EXERCISE BRIEF
Among the entries below, the lines from the one with "brown plate G3:H3" up to and including the one with "yellow plate F4:F7" are to be restated exactly, without pictures.

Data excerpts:
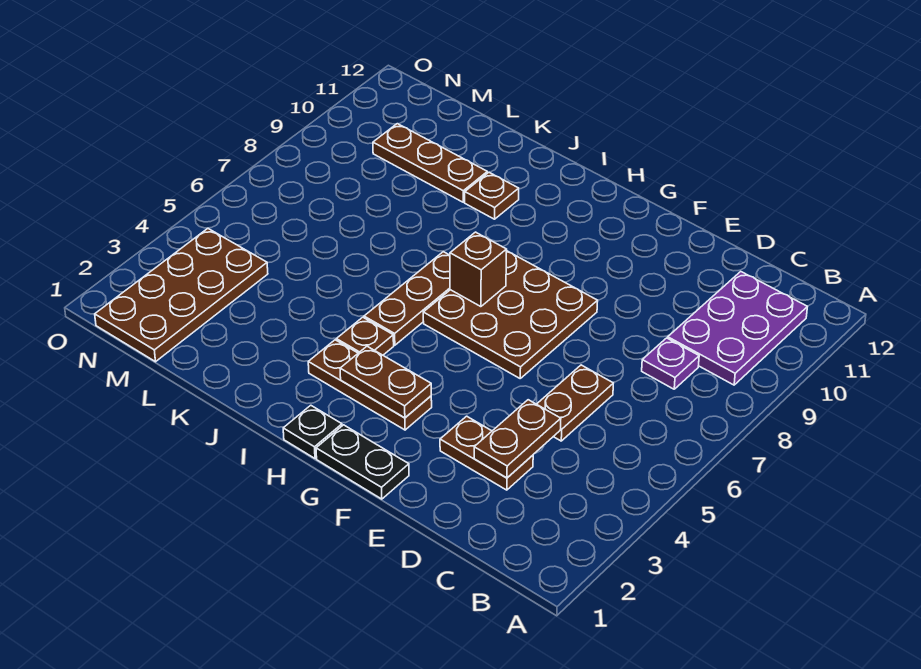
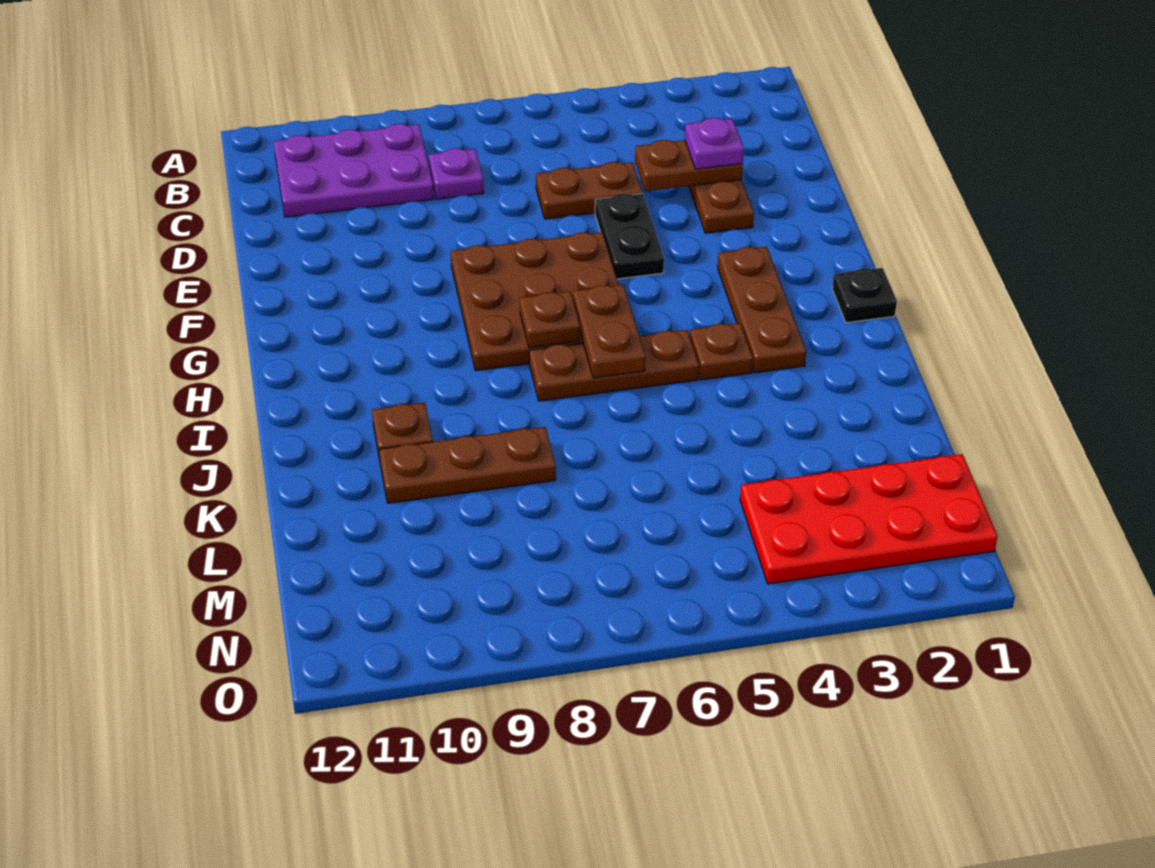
none -> purple plate D3 level 3
black plate F1:G1 level 1 -> black plate E5:F5 level 1
brown plate G3:H3 level 2 -> brown plate H6:I6 level 2
brown brick H7 level 2 -> brown plate H7 level 2
brown plate K10:M10 level 1 -> brown plate K8:K10 level 1
brown plate M1:N4 level 1 -> red plate M1:N4 level 1

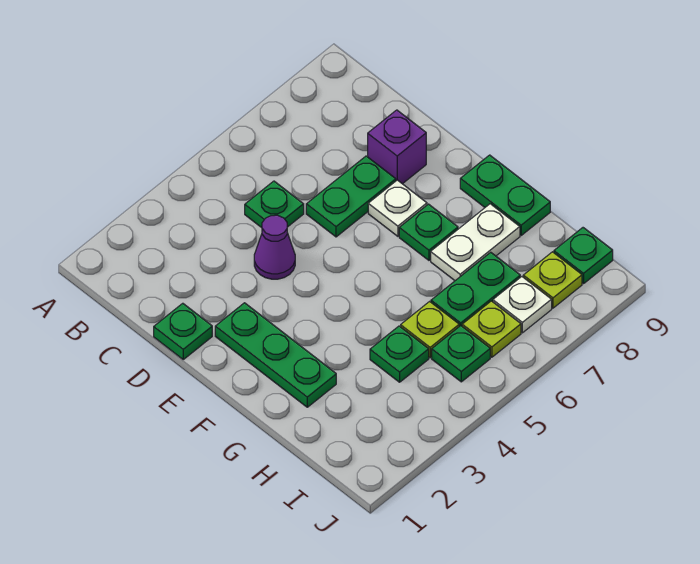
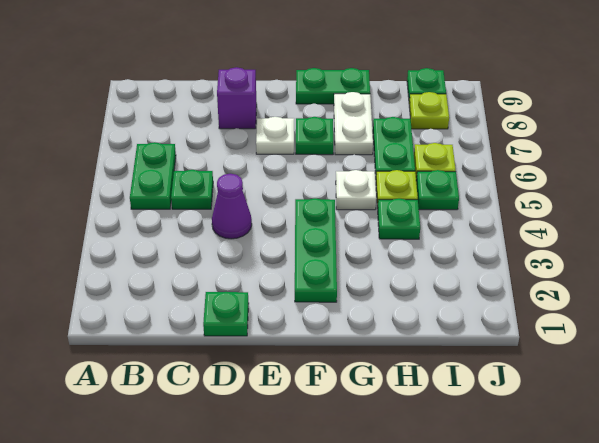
green plate D6:D7 level 1 -> green plate B5:B6 level 1
green plate E2:G2 level 1 -> green plate F2:F4 level 1
white plate I7 level 1 -> white plate G5 level 1

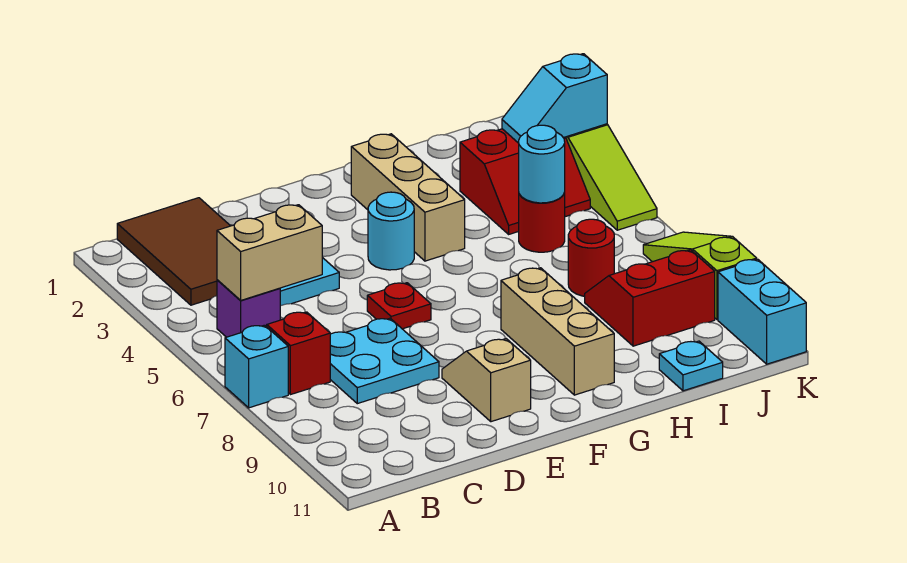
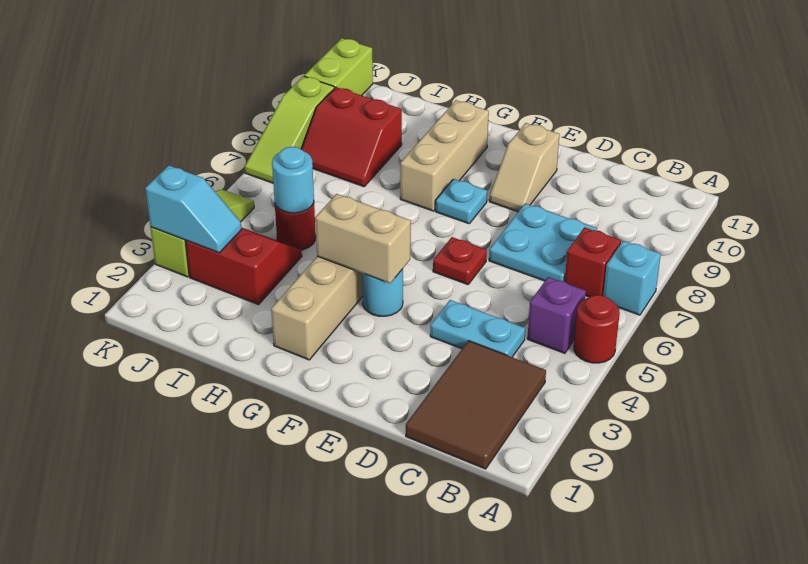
tan brick B5:C5 level 2 -> tan brick F4:G4 level 2
red round brick I7 level 1 -> red round brick A5 level 1
cyan plate I11 level 1 -> cyan plate F8 level 1
cyan brick K10:K11 level 1 -> lime brick K10:K11 level 1

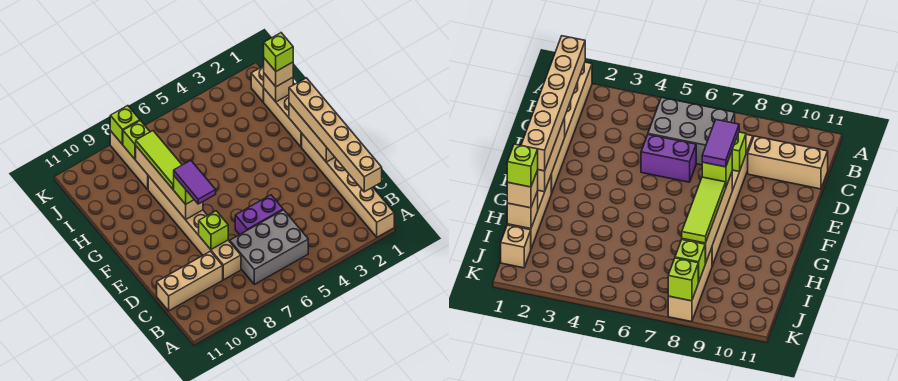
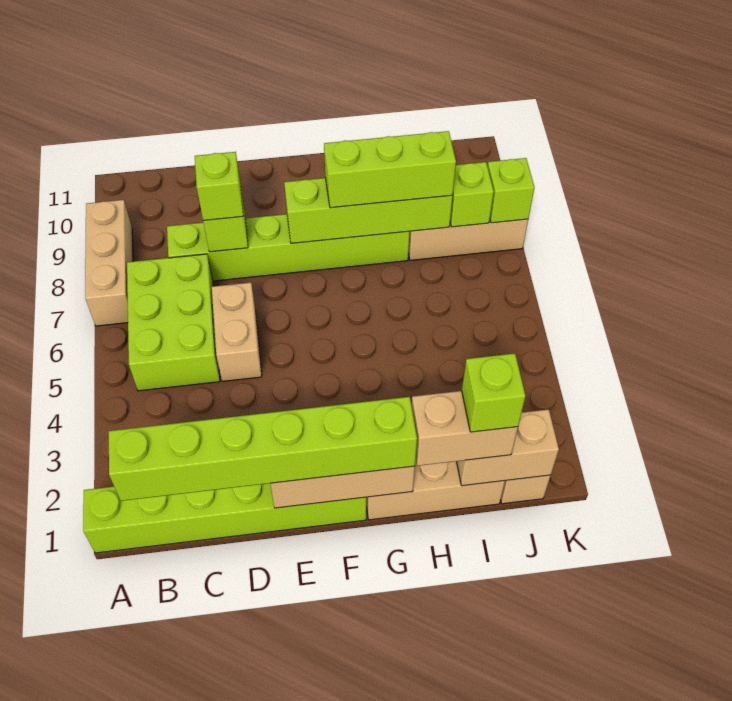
tan brick A1:F1 level 1 -> lime brick A1:F1 level 1
tan brick B1:G1 level 3 -> lime brick B1:G1 level 3
grey brick B5:C7 level 1 -> lime brick B5:C7 level 1
tan brick C8:H8 level 1 -> lime brick C8:H8 level 1
tan brick C9:C11 level 1 -> tan brick A7:A9 level 1
purple brick D5:D6 level 1 -> tan brick D5:D6 level 1
purple tile E8:F8 level 4 -> none
tan brick F8:I8 level 2 -> lime brick F8:I8 level 2
lime brick F8 level 3 -> lime brick D8 level 3
lime tile G8:I8 level 3 -> lime brick G8:I8 level 3
tan brick I1 level 2 -> tan brick I1:J1 level 2
tan brick I1 level 3 -> tan brick H1:I1 level 3

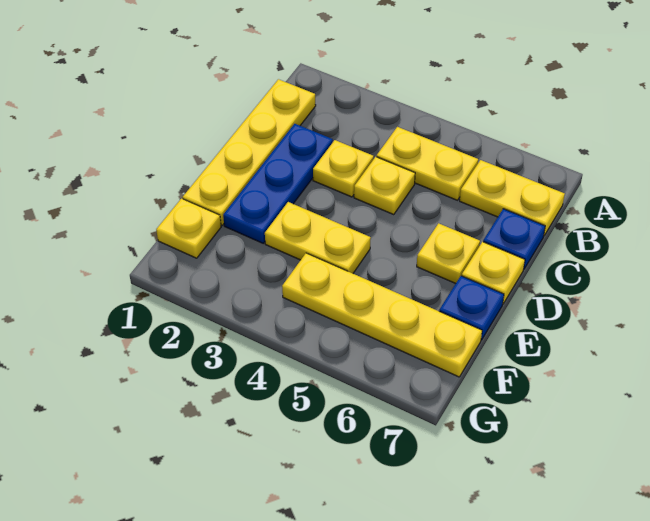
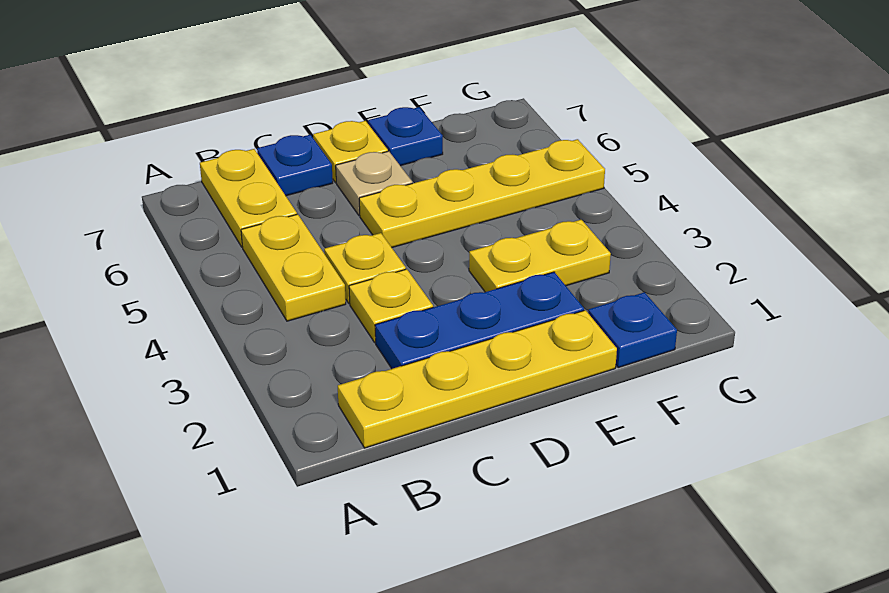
yellow plate D6 level 1 -> tan plate D6 level 1
yellow plate E3:E4 level 1 -> yellow plate E3:F3 level 1
yellow plate F1 level 1 -> blue plate F1 level 1
yellow plate F4:F7 level 1 -> yellow plate D5:G5 level 1

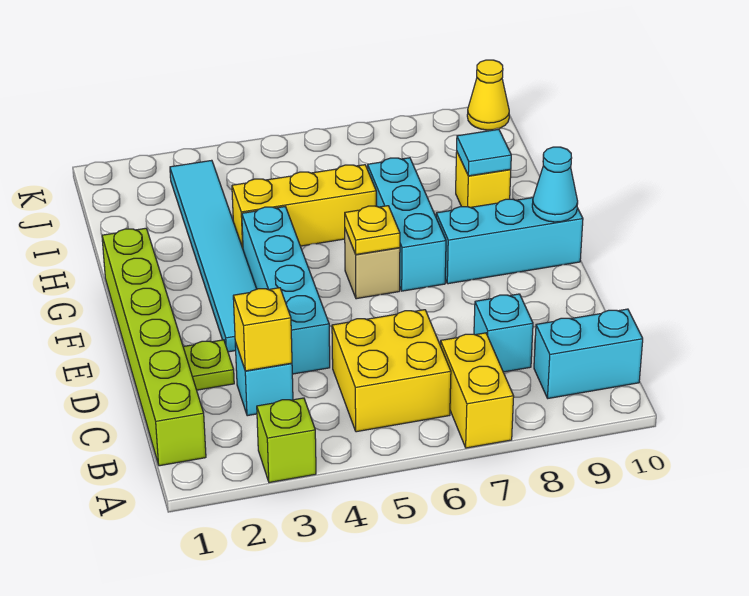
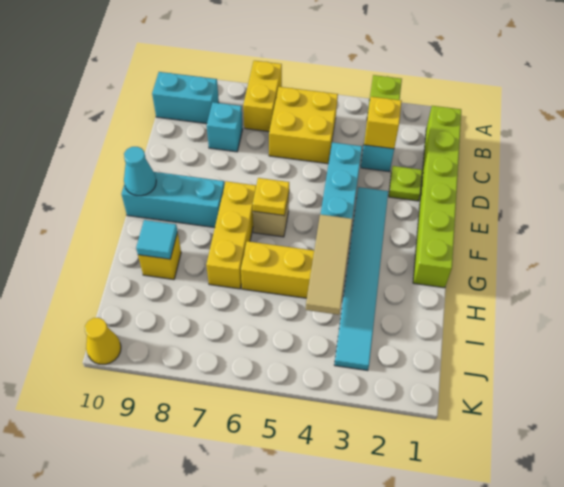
cyan brick F7:H7 level 1 -> yellow brick F7:H7 level 1
none -> tan tile G4:I4 level 2

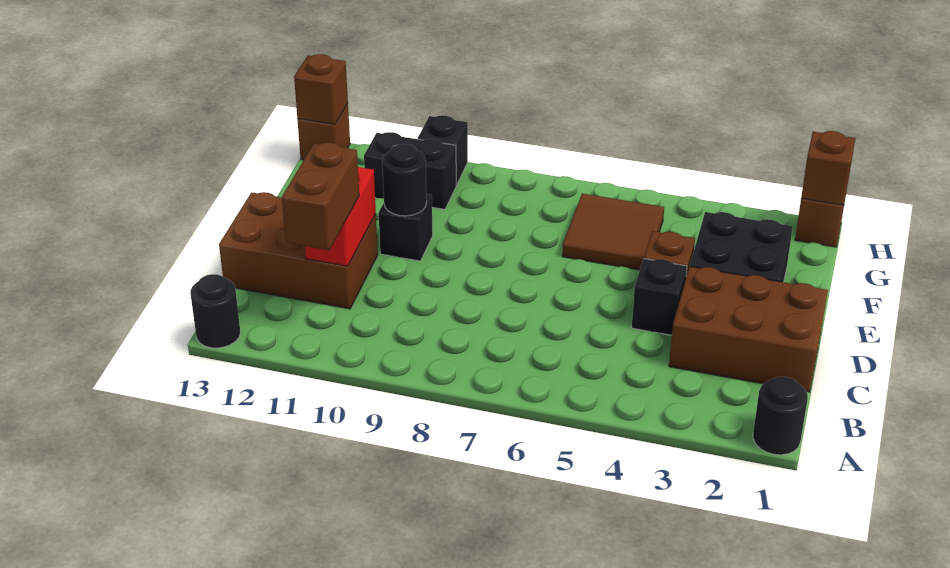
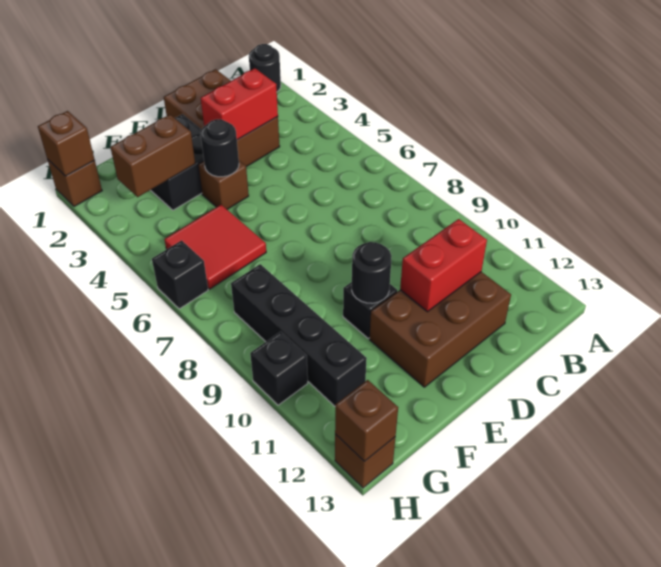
black round brick A13 level 1 -> black round brick E4 level 2
brown brick B11:C11 level 3 -> brown brick F3:G3 level 2
none -> red brick C3:D3 level 2
brown brick C11:D13 level 1 -> brown brick C11:E12 level 1
black brick D4 level 1 -> black brick H6 level 1
brown tile F5:G6 level 1 -> red tile F5:G6 level 1
black brick G10:G11 level 1 -> black brick G8:G11 level 1

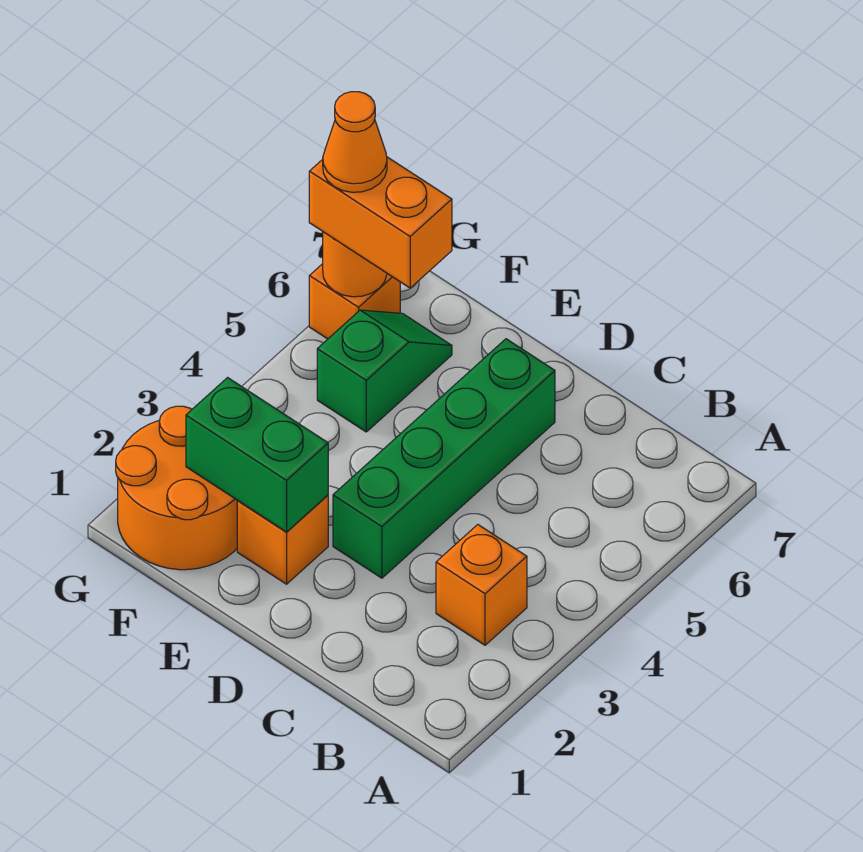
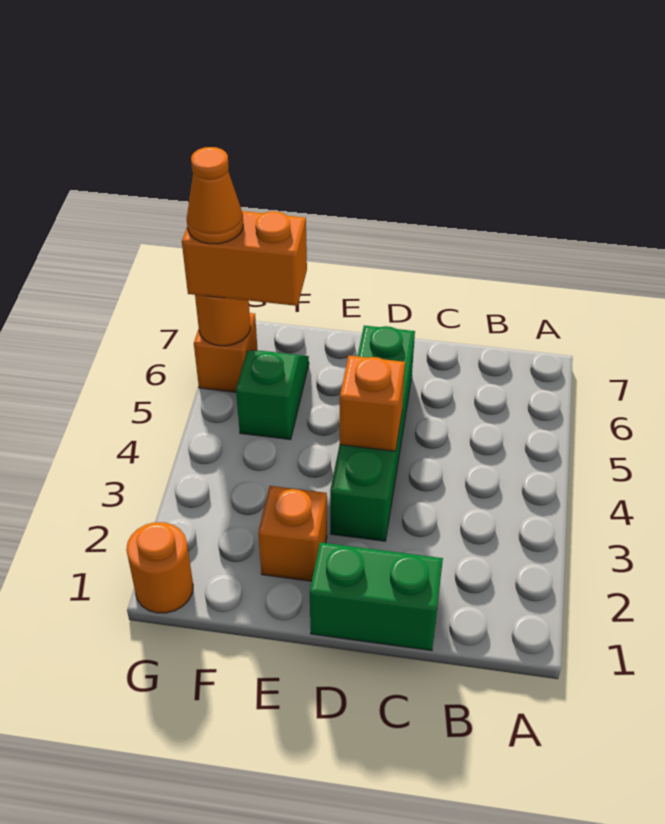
orange brick B3 level 1 -> orange brick D4 level 2
green brick E2:F2 level 2 -> green brick C1:D1 level 1
orange round brick F1:G2 level 1 -> orange round brick G1 level 1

TASK OUTPUT
brown plate G3:H3 level 2 -> brown plate H6:I6 level 2
brown brick H7 level 2 -> brown plate H7 level 2
brown plate K10:M10 level 1 -> brown plate K8:K10 level 1
brown plate M1:N4 level 1 -> red plate M1:N4 level 1

green plate D6:D7 level 1 -> green plate B5:B6 level 1
green plate E2:G2 level 1 -> green plate F2:F4 level 1
white plate I7 level 1 -> white plate G5 level 1

tan brick B5:C5 level 2 -> tan brick F4:G4 level 2
red round brick I7 level 1 -> red round brick A5 level 1
cyan plate I11 level 1 -> cyan plate F8 level 1
cyan brick K10:K11 level 1 -> lime brick K10:K11 level 1

tan brick A1:F1 level 1 -> lime brick A1:F1 level 1
tan brick B1:G1 level 3 -> lime brick B1:G1 level 3
grey brick B5:C7 level 1 -> lime brick B5:C7 level 1
tan brick C8:H8 level 1 -> lime brick C8:H8 level 1
tan brick C9:C11 level 1 -> tan brick A7:A9 level 1
purple brick D5:D6 level 1 -> tan brick D5:D6 level 1
purple tile E8:F8 level 4 -> none
tan brick F8:I8 level 2 -> lime brick F8:I8 level 2
lime brick F8 level 3 -> lime brick D8 level 3
lime tile G8:I8 level 3 -> lime brick G8:I8 level 3
tan brick I1 level 2 -> tan brick I1:J1 level 2
tan brick I1 level 3 -> tan brick H1:I1 level 3

yellow plate D6 level 1 -> tan plate D6 level 1
yellow plate E3:E4 level 1 -> yellow plate E3:F3 level 1
yellow plate F1 level 1 -> blue plate F1 level 1
yellow plate F4:F7 level 1 -> yellow plate D5:G5 level 1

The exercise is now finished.